PROVIDED DATA Block Start
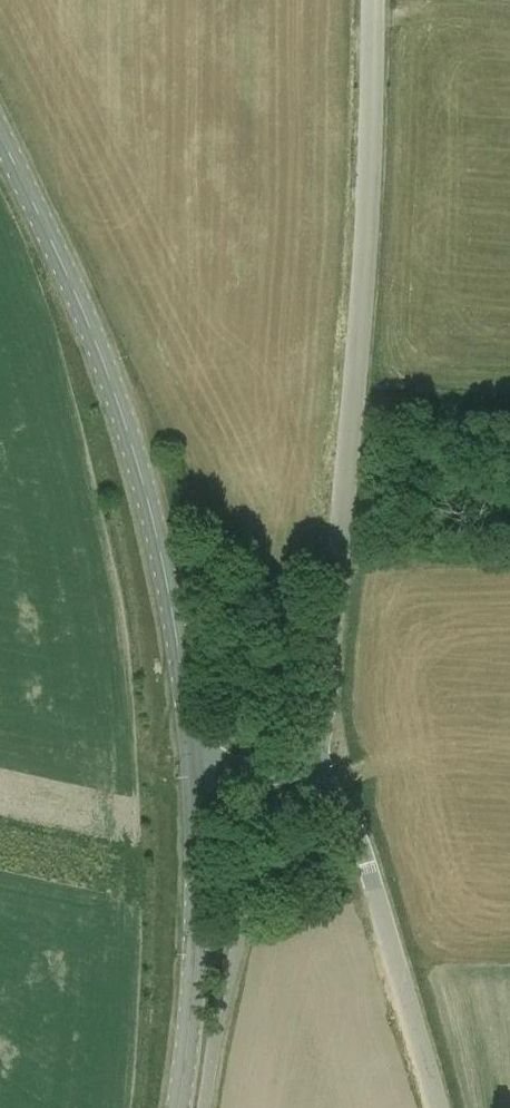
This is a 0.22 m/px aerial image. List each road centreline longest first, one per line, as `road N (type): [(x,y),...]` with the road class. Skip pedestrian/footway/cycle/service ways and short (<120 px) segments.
road 1 (unclassified): [(306,769),(319,732),(348,484),(374,0)]
road 2 (tertiary): [(200,780),(165,565),(123,400),(0,141)]
road 3 (unclassified): [(306,769),(350,821),(436,1107)]
road 4 (tertiary): [(179,1107),(191,1025),(200,780)]

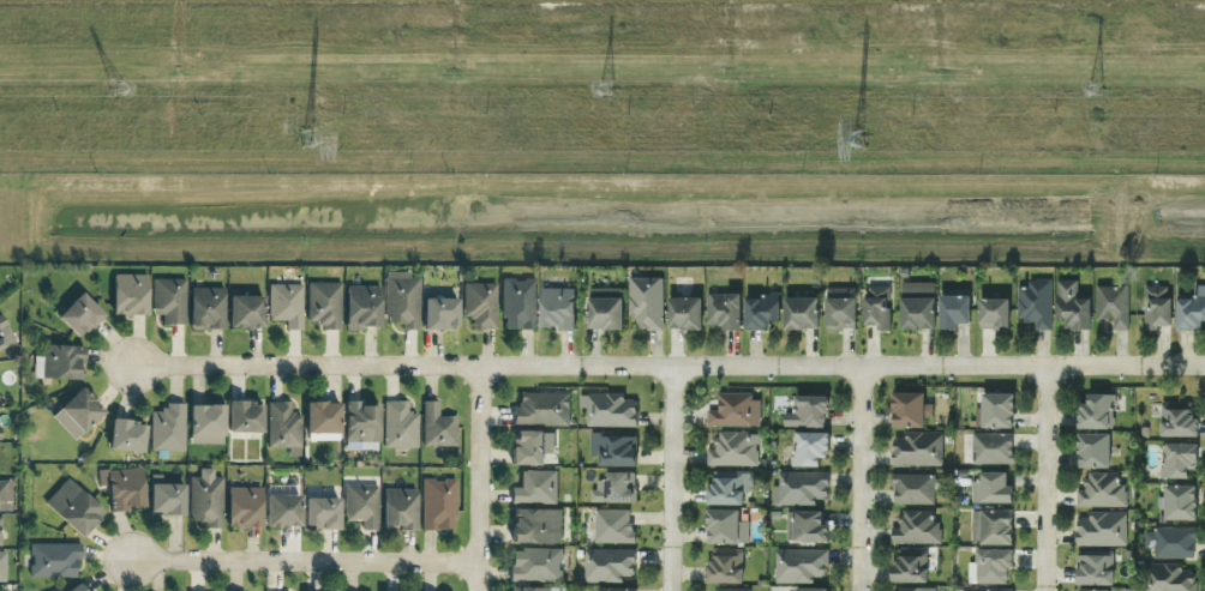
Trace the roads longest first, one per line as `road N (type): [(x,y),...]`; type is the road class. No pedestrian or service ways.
road 1 (residential): [(134,364),(1204,366)]
road 2 (residential): [(131,562),(480,563)]
road 3 (residential): [(1048,364),(1045,590)]
road 4 (residential): [(673,366),(671,590)]
road 5 (residential): [(862,366),(860,590)]
road 6 (residential): [(480,590),(482,367)]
PROVIDED DATA Block End
* PROBLEM DESCRIPTION:
Your task is to retype all the entries exactly and leave out any pictures.

* RESPONSE AREA:
This is a 0.22 m/px aerial image. List each road centreline longest first, one per line, as `road N (type): [(x,y),...]` with the road class. Skip pedestrian/footway/cycle/service ways and short (<120 px) segments.
road 1 (unclassified): [(306,769),(319,732),(348,484),(374,0)]
road 2 (tertiary): [(200,780),(165,565),(123,400),(0,141)]
road 3 (unclassified): [(306,769),(350,821),(436,1107)]
road 4 (tertiary): [(179,1107),(191,1025),(200,780)]

Trace the roads longest first, one per line as `road N (type): [(x,y),...]`; type is the road class. No pedestrian or service ways.
road 1 (residential): [(134,364),(1204,366)]
road 2 (residential): [(131,562),(480,563)]
road 3 (residential): [(1048,364),(1045,590)]
road 4 (residential): [(673,366),(671,590)]
road 5 (residential): [(862,366),(860,590)]
road 6 (residential): [(480,590),(482,367)]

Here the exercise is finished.